#### WHAT YOU ARE ASKED TO DO
Transcribe exactly, and only, the lines that fall between the line containing "yellow brick D6" and the last line of the material, both ends included, omitting any pictures.

#### PROVIDED INFORMATION
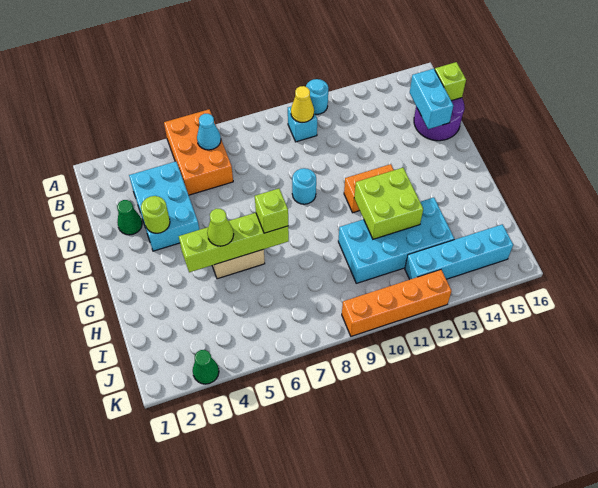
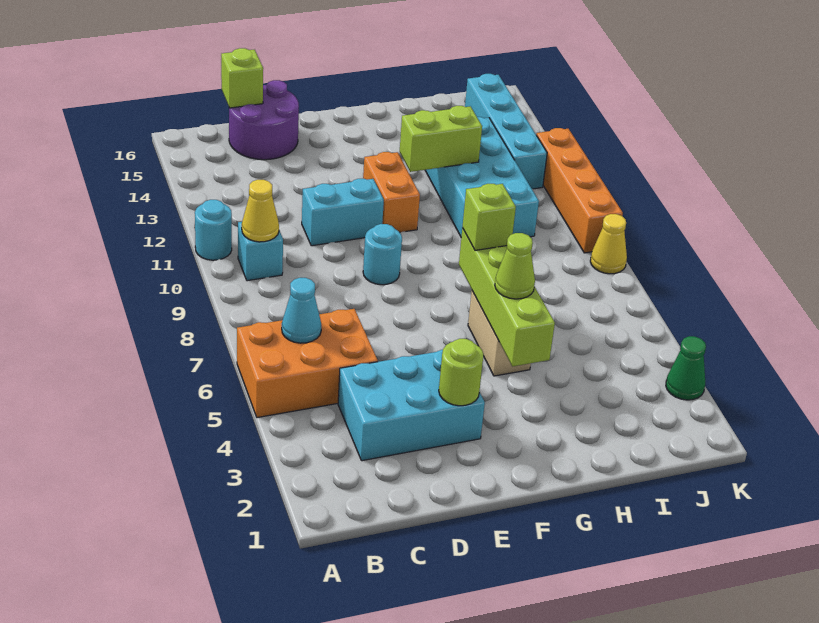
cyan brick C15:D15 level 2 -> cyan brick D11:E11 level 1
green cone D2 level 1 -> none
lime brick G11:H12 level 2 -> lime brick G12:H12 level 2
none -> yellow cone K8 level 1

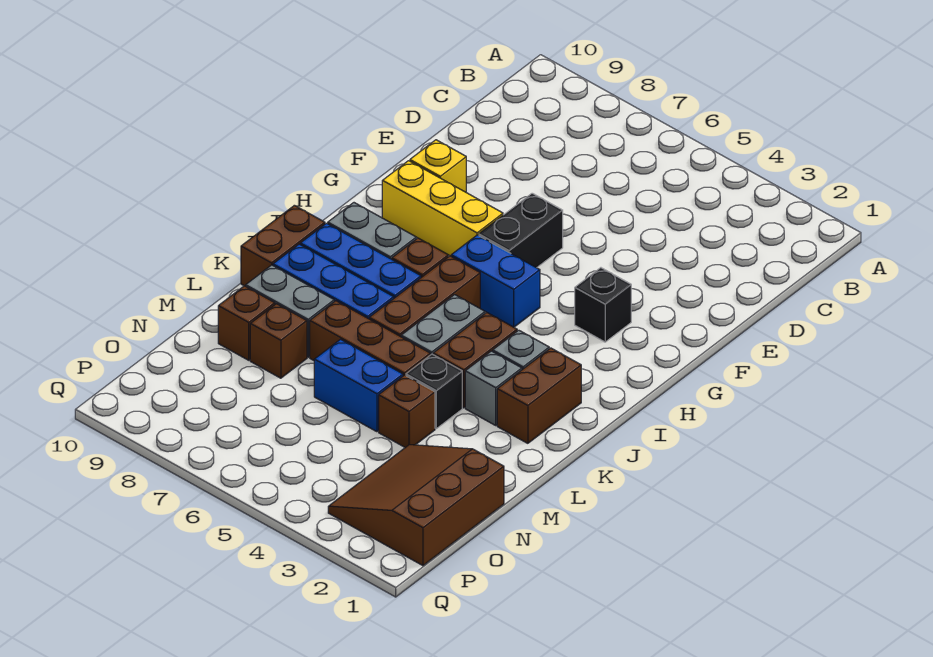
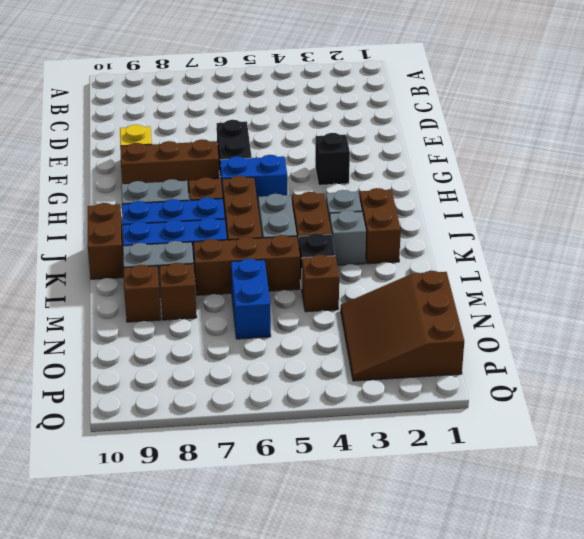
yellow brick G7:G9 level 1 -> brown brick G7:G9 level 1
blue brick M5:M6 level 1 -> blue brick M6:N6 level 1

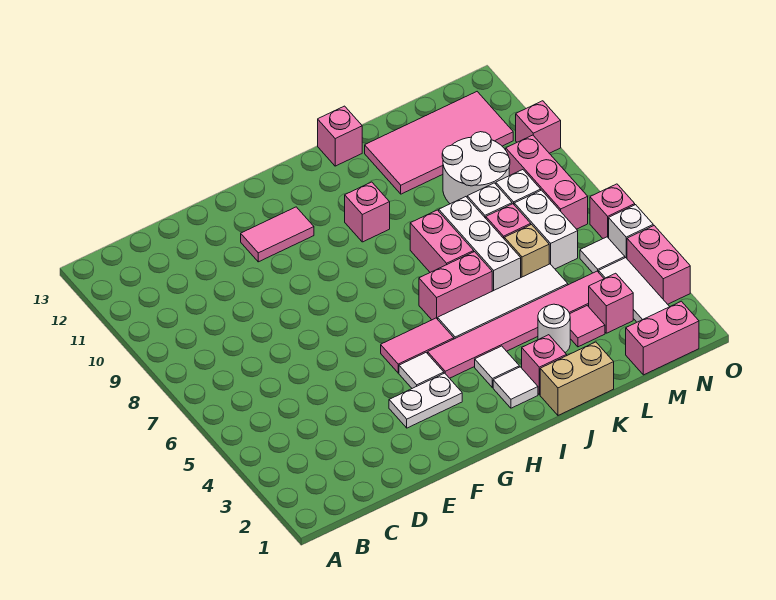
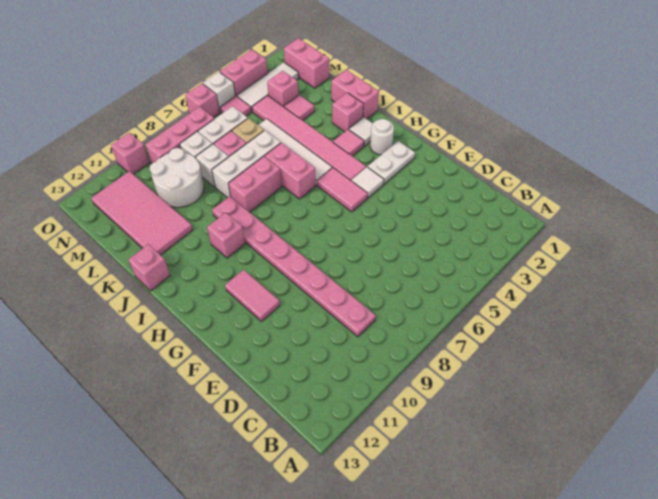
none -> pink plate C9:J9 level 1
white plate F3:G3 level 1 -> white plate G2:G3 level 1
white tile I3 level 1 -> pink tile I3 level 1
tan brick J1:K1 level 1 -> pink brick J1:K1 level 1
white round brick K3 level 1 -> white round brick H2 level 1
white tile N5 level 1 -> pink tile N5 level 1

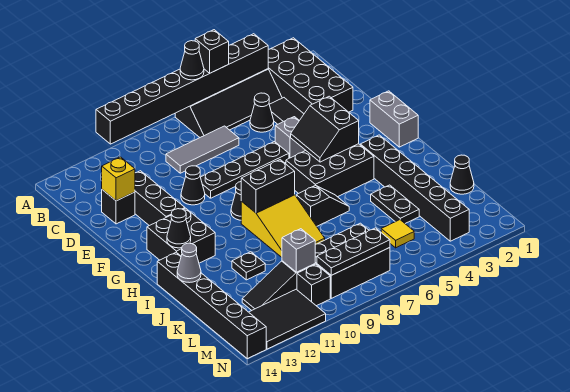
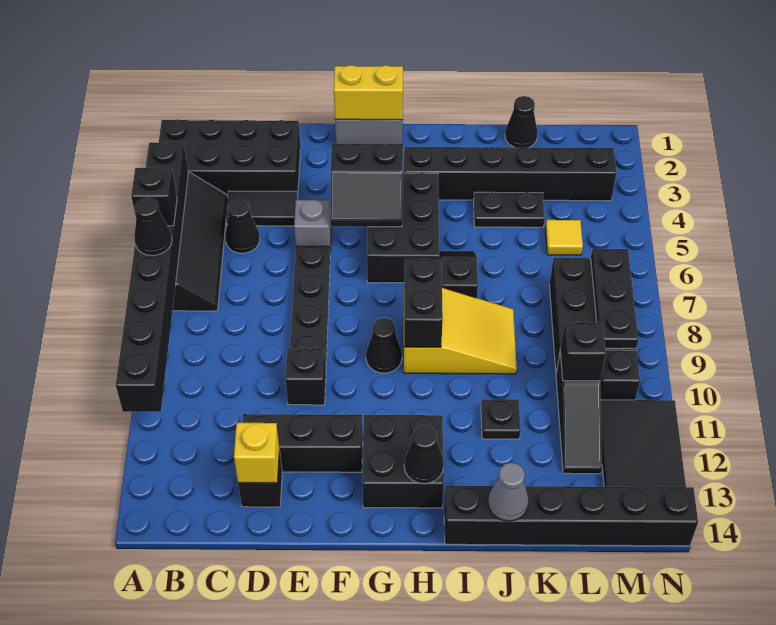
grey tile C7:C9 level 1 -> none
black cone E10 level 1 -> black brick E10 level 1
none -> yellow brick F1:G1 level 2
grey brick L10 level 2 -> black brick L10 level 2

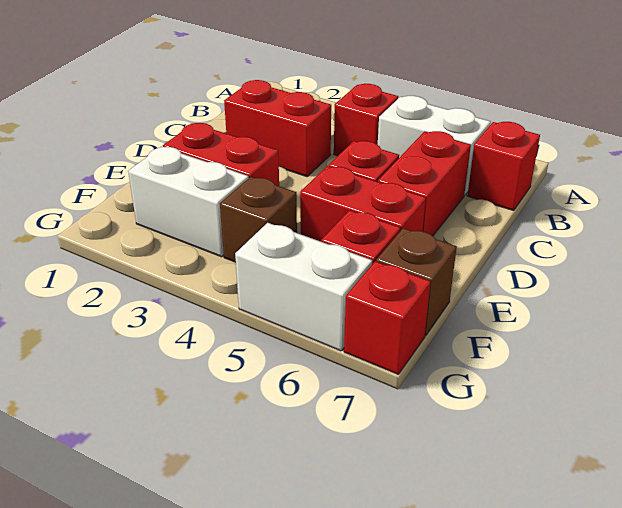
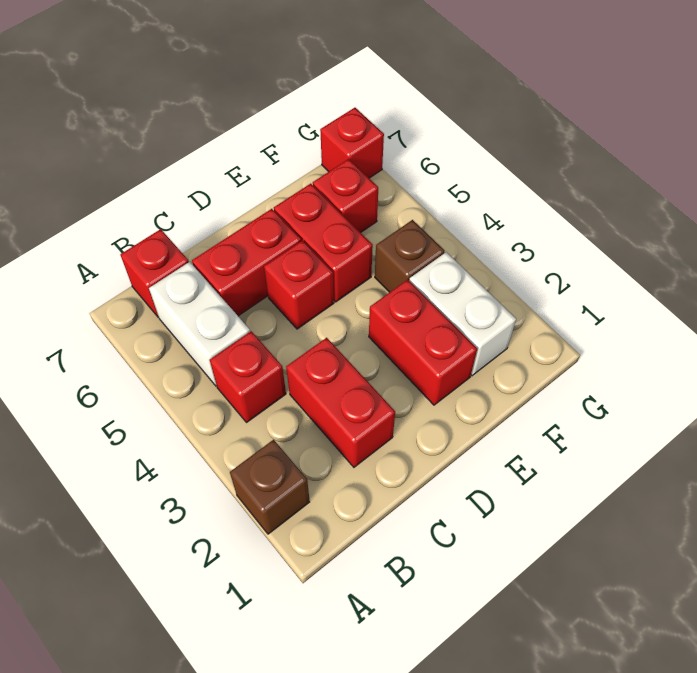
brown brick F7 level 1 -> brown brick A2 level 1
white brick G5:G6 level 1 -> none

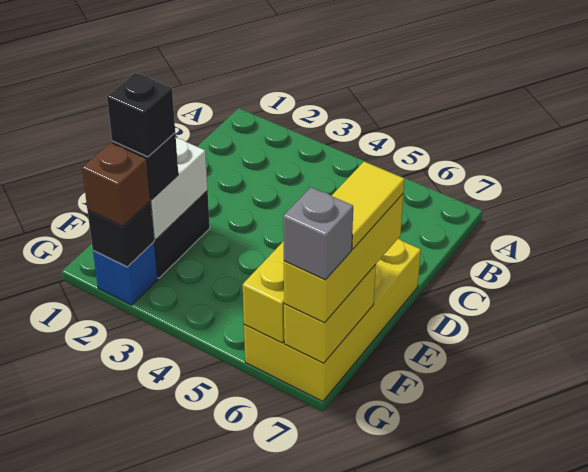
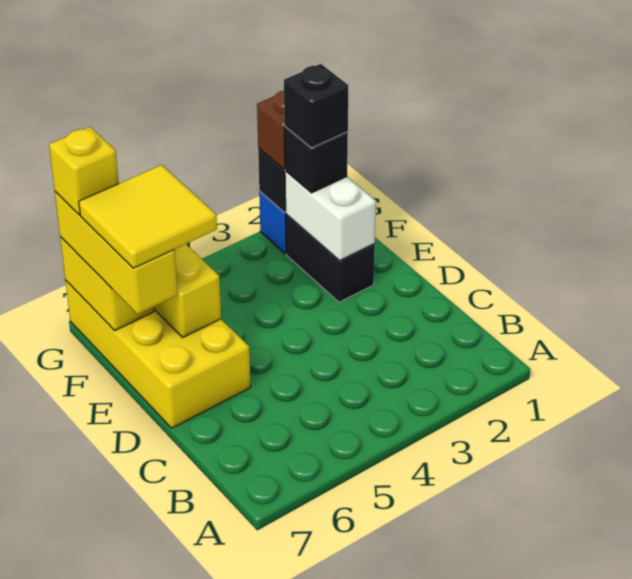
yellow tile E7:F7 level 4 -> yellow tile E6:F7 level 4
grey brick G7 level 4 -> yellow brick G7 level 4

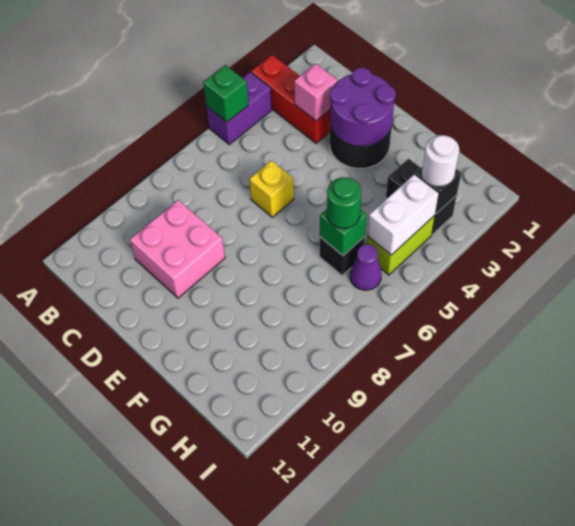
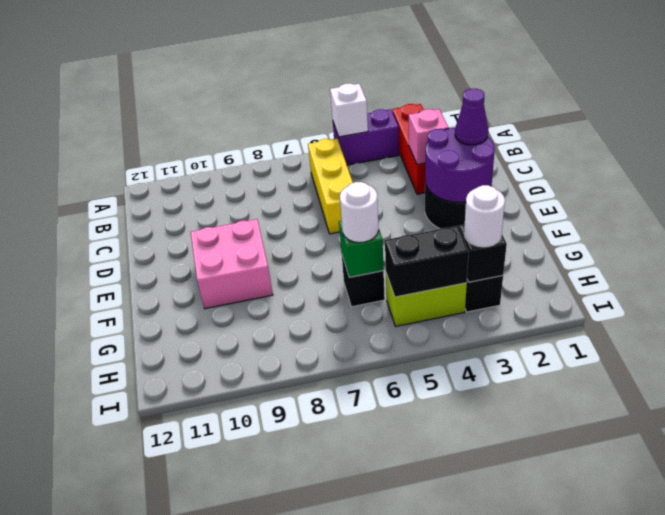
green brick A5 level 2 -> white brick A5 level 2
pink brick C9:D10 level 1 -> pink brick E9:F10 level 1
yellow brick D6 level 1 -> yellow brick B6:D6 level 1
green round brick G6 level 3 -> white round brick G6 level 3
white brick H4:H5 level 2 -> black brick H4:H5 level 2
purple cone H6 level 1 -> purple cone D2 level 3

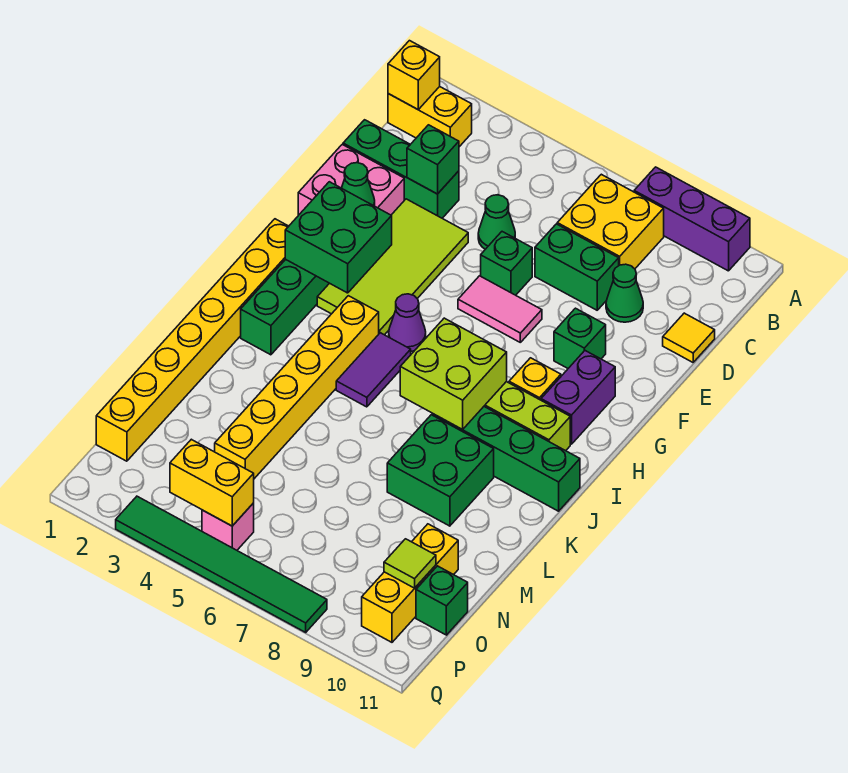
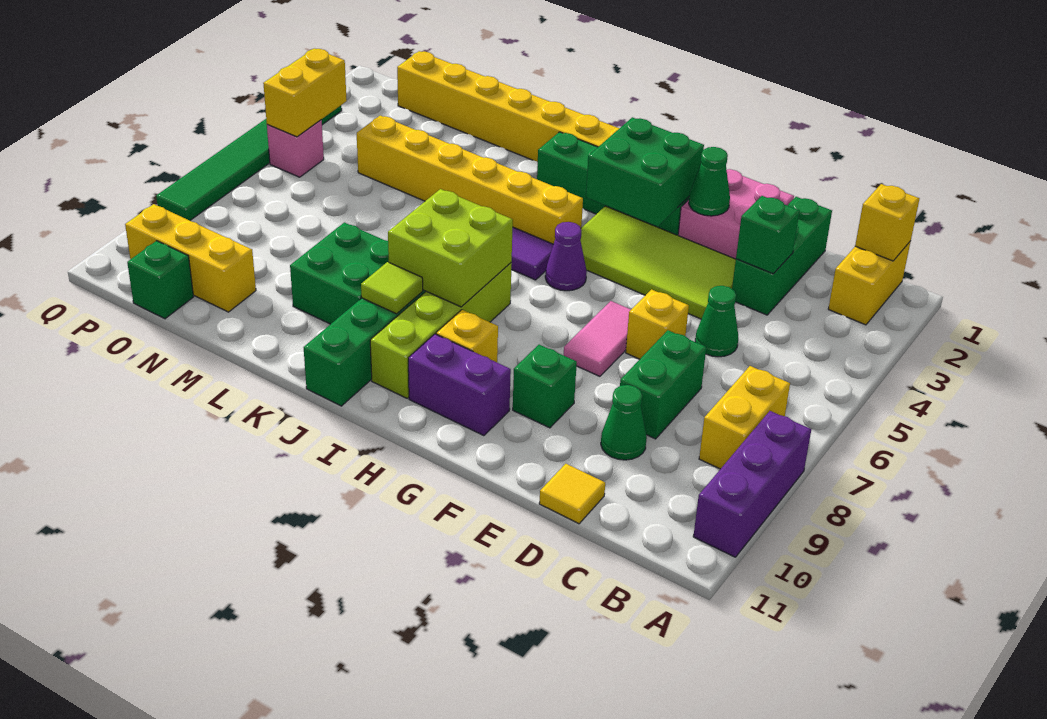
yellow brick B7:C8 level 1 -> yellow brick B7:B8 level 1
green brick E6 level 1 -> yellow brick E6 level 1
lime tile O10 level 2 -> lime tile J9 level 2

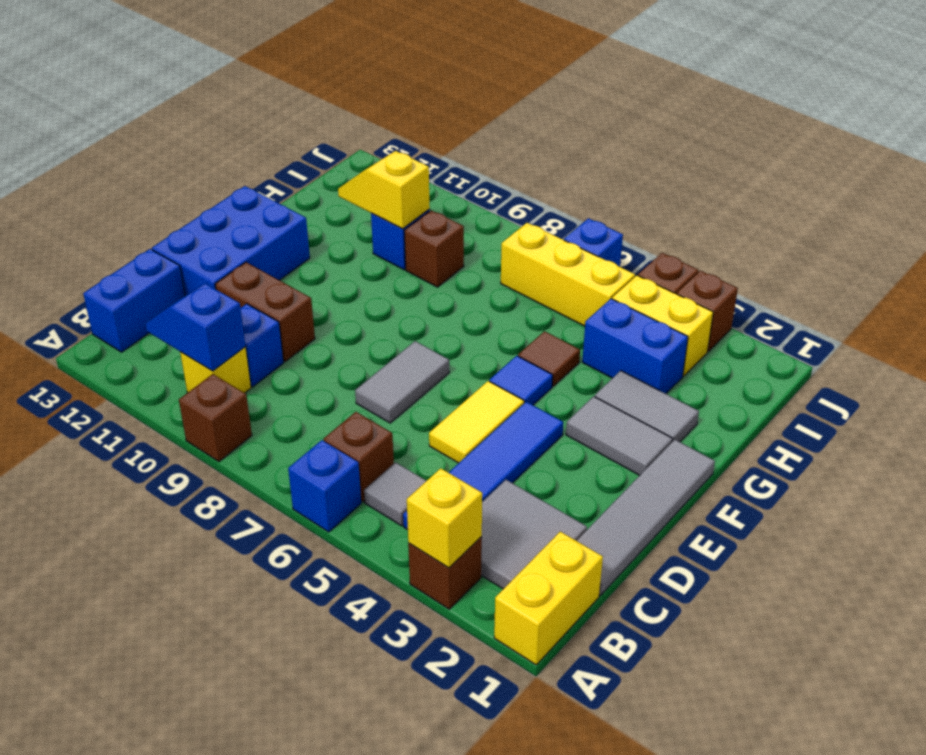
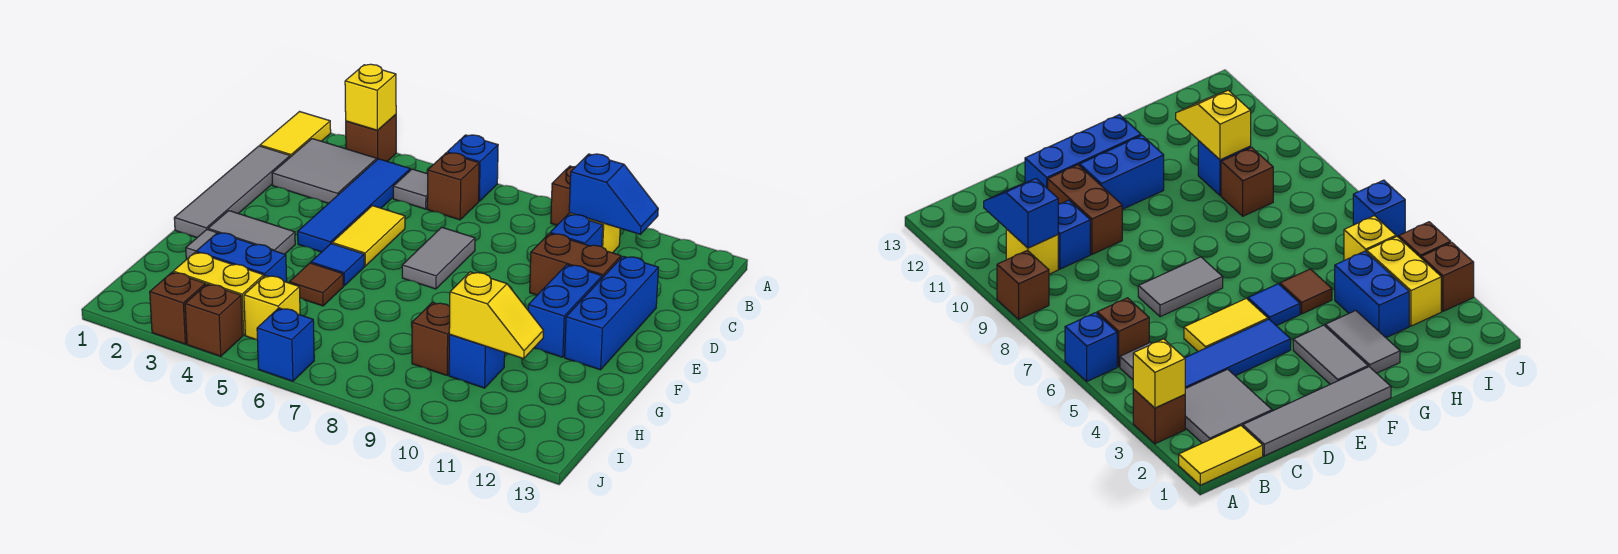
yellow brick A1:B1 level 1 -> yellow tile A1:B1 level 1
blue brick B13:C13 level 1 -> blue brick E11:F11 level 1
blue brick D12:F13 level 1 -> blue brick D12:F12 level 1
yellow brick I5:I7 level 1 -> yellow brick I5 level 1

#### WRITTEN SOLUTION
yellow brick D6 level 1 -> yellow brick B6:D6 level 1
green round brick G6 level 3 -> white round brick G6 level 3
white brick H4:H5 level 2 -> black brick H4:H5 level 2
purple cone H6 level 1 -> purple cone D2 level 3

yellow brick B7:C8 level 1 -> yellow brick B7:B8 level 1
green brick E6 level 1 -> yellow brick E6 level 1
lime tile O10 level 2 -> lime tile J9 level 2

yellow brick A1:B1 level 1 -> yellow tile A1:B1 level 1
blue brick B13:C13 level 1 -> blue brick E11:F11 level 1
blue brick D12:F13 level 1 -> blue brick D12:F12 level 1
yellow brick I5:I7 level 1 -> yellow brick I5 level 1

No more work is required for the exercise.